## [Given data]
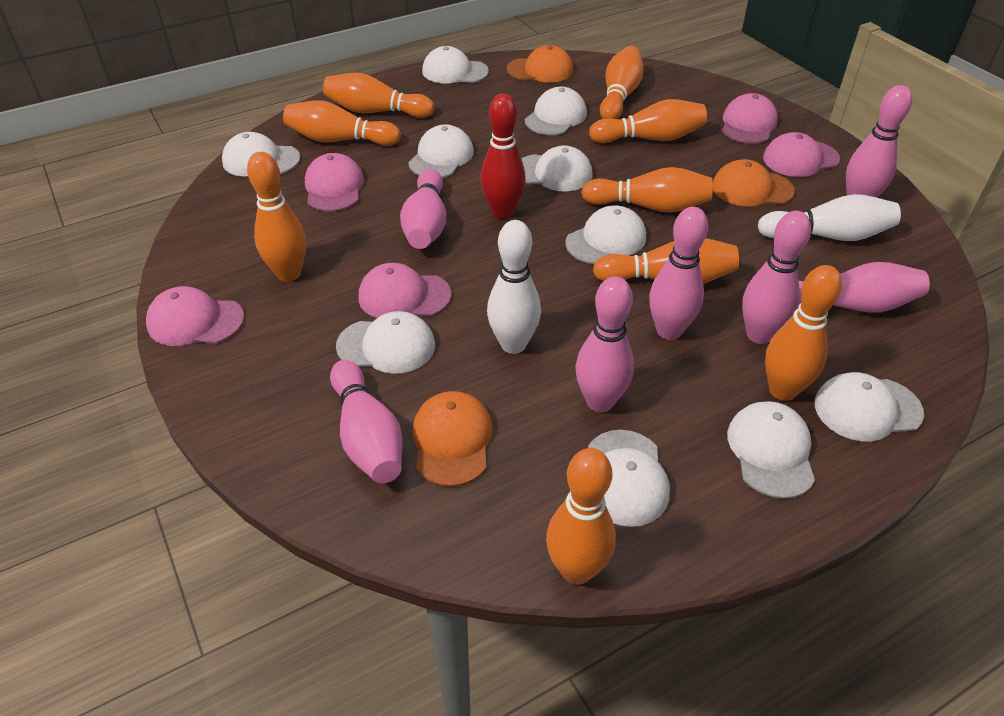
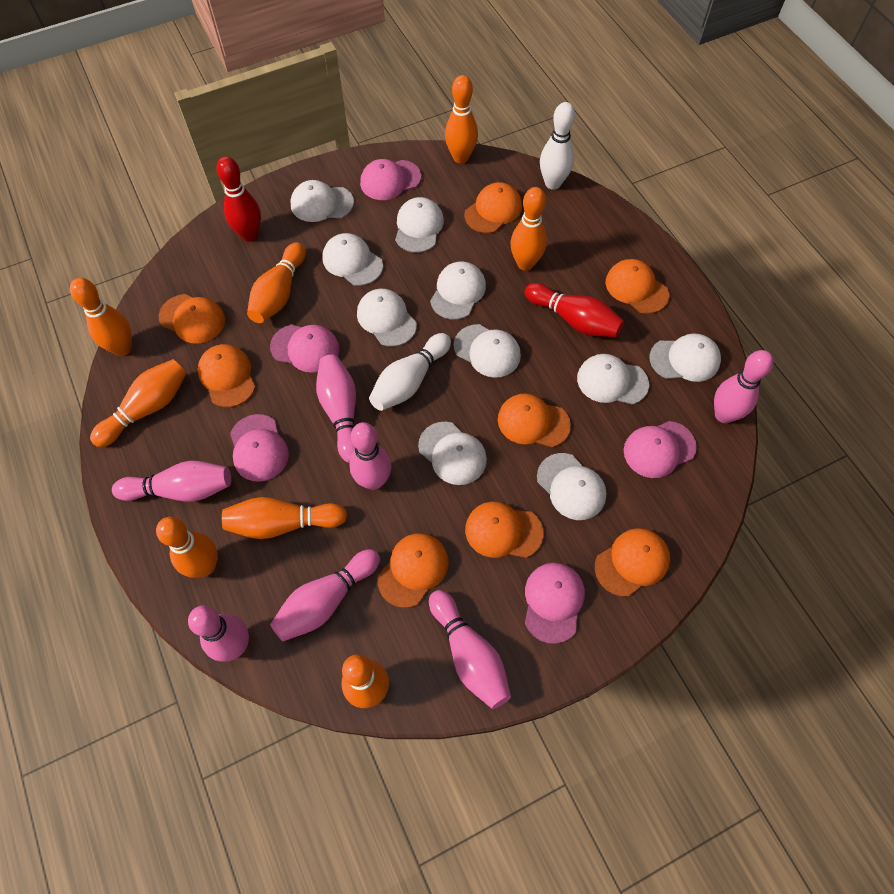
orange bowling pin: 9 -> 8
orange cap: 3 -> 8
red bowling pin: 1 -> 2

## [Exercise directions]
Print the material above verbatim except the pictures.

## [Result below]
orange bowling pin: 9 -> 8
orange cap: 3 -> 8
red bowling pin: 1 -> 2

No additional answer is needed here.